What the task requires:
Extract the lines from the first line of the records below through the line containing "none -> blue plate E7 level 1", inclusive, and reproduce them exactly as written.

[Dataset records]
----------

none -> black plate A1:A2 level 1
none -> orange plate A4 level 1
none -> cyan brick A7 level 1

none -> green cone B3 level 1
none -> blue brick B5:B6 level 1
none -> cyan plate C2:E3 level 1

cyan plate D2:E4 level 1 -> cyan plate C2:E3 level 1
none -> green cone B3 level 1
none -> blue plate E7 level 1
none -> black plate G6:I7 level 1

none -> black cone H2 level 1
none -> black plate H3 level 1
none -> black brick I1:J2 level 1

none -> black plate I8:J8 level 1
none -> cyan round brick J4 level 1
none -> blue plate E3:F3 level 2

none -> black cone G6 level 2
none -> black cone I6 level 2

----------

Result of this task:
none -> black plate A1:A2 level 1
none -> orange plate A4 level 1
none -> cyan brick A7 level 1

none -> green cone B3 level 1
none -> blue brick B5:B6 level 1
none -> cyan plate C2:E3 level 1

cyan plate D2:E4 level 1 -> cyan plate C2:E3 level 1
none -> green cone B3 level 1
none -> blue plate E7 level 1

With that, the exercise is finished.